## EXERCISE DIRECTIONS
Repeat every record below exactly as it appears.

## Records from a data source
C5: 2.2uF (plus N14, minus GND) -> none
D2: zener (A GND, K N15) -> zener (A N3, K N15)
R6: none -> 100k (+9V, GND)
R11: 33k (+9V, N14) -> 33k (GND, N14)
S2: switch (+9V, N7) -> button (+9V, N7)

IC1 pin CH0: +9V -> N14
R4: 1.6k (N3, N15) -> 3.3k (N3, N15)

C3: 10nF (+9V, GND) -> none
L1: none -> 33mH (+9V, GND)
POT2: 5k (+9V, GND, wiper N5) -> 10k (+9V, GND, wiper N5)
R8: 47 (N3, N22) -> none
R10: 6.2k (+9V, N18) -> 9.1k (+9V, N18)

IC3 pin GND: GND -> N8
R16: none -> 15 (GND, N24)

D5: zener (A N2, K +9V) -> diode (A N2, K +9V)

## ANSWER TO THE PROBLEM
C5: 2.2uF (plus N14, minus GND) -> none
D2: zener (A GND, K N15) -> zener (A N3, K N15)
R6: none -> 100k (+9V, GND)
R11: 33k (+9V, N14) -> 33k (GND, N14)
S2: switch (+9V, N7) -> button (+9V, N7)

IC1 pin CH0: +9V -> N14
R4: 1.6k (N3, N15) -> 3.3k (N3, N15)

C3: 10nF (+9V, GND) -> none
L1: none -> 33mH (+9V, GND)
POT2: 5k (+9V, GND, wiper N5) -> 10k (+9V, GND, wiper N5)
R8: 47 (N3, N22) -> none
R10: 6.2k (+9V, N18) -> 9.1k (+9V, N18)

IC3 pin GND: GND -> N8
R16: none -> 15 (GND, N24)

D5: zener (A N2, K +9V) -> diode (A N2, K +9V)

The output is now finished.